_Given records_
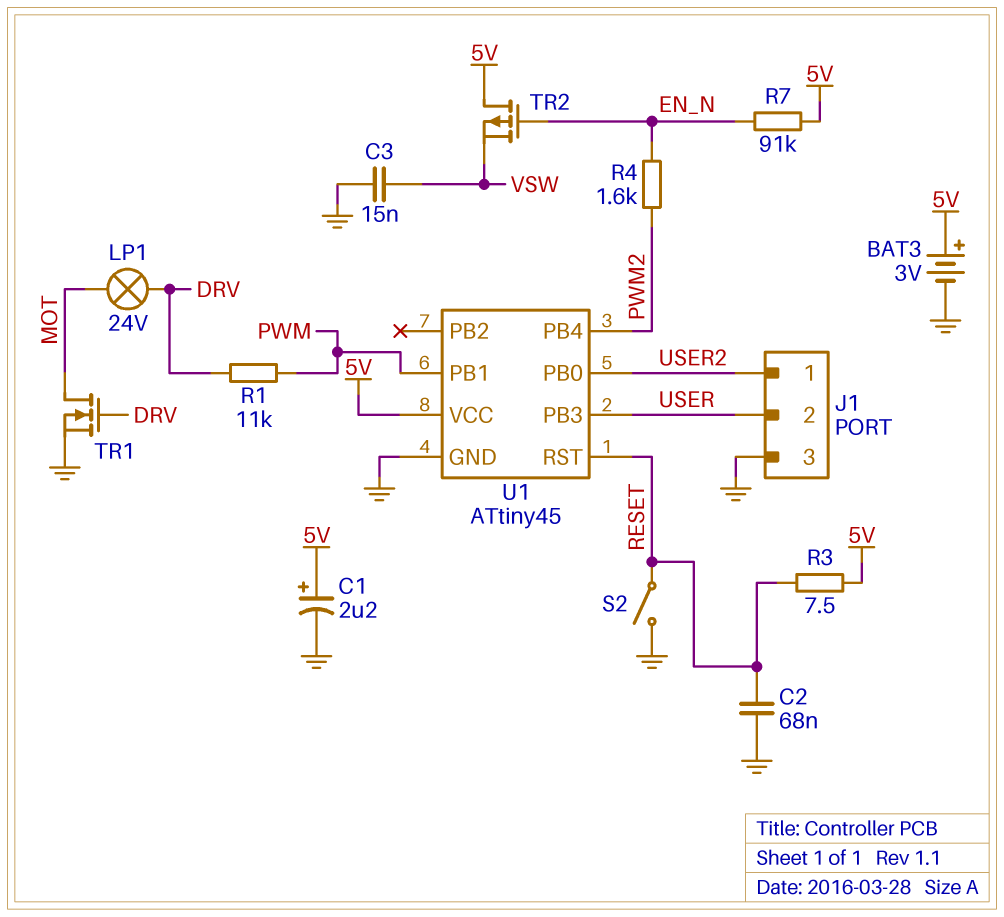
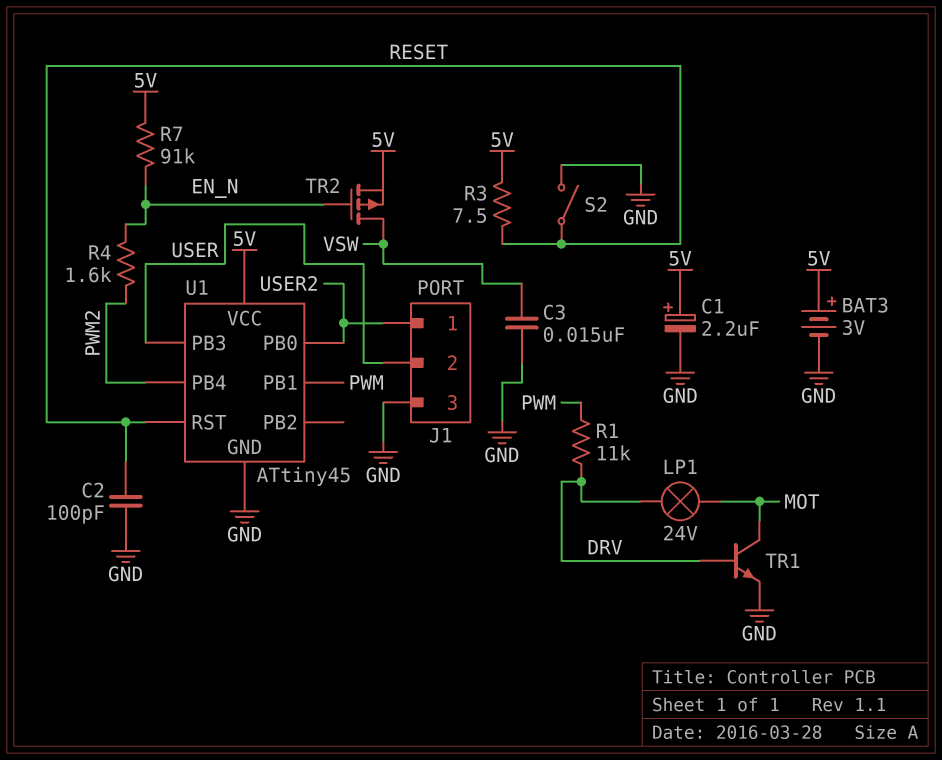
C2: 68nF (GND, RESET) -> 100pF (GND, RESET)
TR1: NMOS (G DRV, D MOT, S GND) -> NPN (B DRV, C MOT, E GND)
TR2: PMOS (G EN_N, D 5V, S VSW) -> PMOS (G EN_N, D VSW, S 5V)

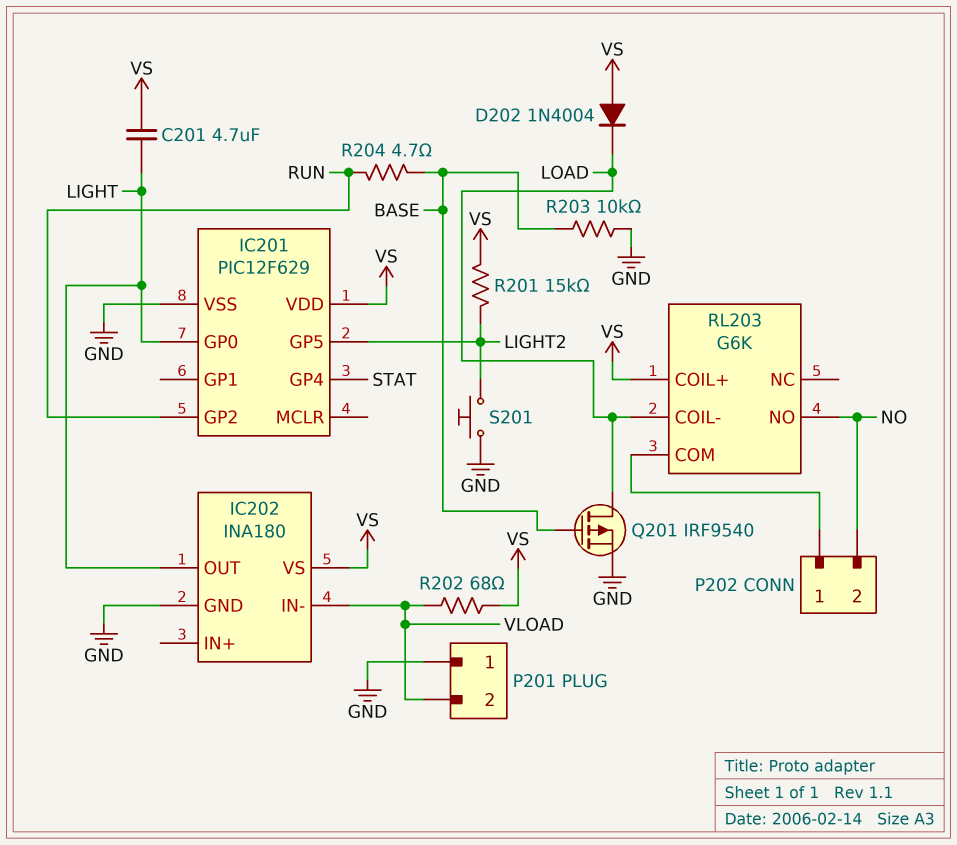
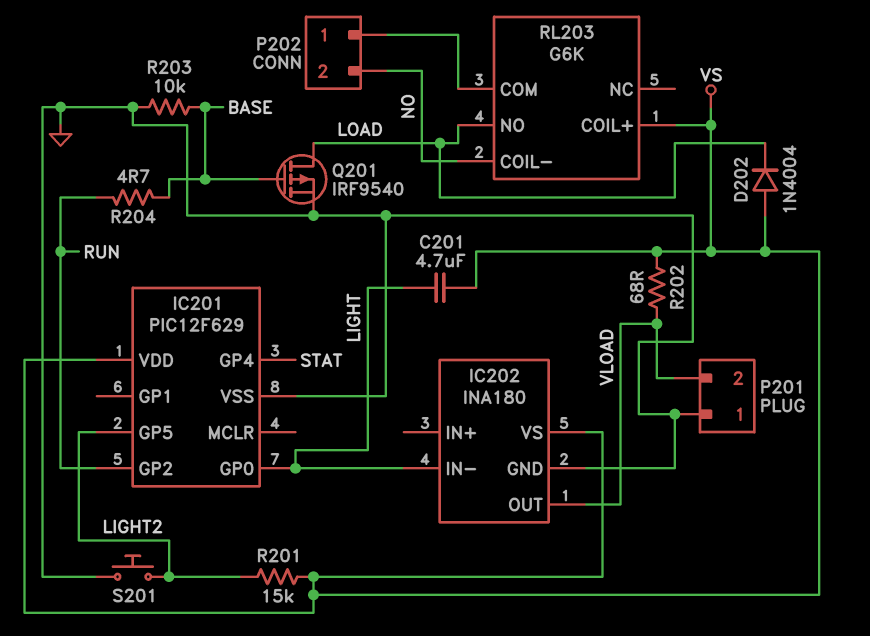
IC202 pin IN-: VLOAD -> LIGHT
IC202 pin OUT: LIGHT -> VLOAD
RL203 pin COIL-: LOAD -> NO
RL203 pin NO: NO -> LOAD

_About this task_
What is needed is an exact copy of every line from the one with "TR1: NMOS (G" to the end of the listing above, with the pictures left out.

_Your response_
TR1: NMOS (G DRV, D MOT, S GND) -> NPN (B DRV, C MOT, E GND)
TR2: PMOS (G EN_N, D 5V, S VSW) -> PMOS (G EN_N, D VSW, S 5V)

IC202 pin IN-: VLOAD -> LIGHT
IC202 pin OUT: LIGHT -> VLOAD
RL203 pin COIL-: LOAD -> NO
RL203 pin NO: NO -> LOAD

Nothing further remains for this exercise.